**TASK:** Please set down, exactly, the line with "(136, 207) = (330, 127): none -> black pot" and all lines that follow it through the end of the records below.

**MATERIAL SUPPLIED:**
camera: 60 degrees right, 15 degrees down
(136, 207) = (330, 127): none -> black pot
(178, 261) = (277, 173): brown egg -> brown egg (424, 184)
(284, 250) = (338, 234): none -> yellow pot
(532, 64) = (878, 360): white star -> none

**YOUR SOLUTION:**
(136, 207) = (330, 127): none -> black pot
(178, 261) = (277, 173): brown egg -> brown egg (424, 184)
(284, 250) = (338, 234): none -> yellow pot
(532, 64) = (878, 360): white star -> none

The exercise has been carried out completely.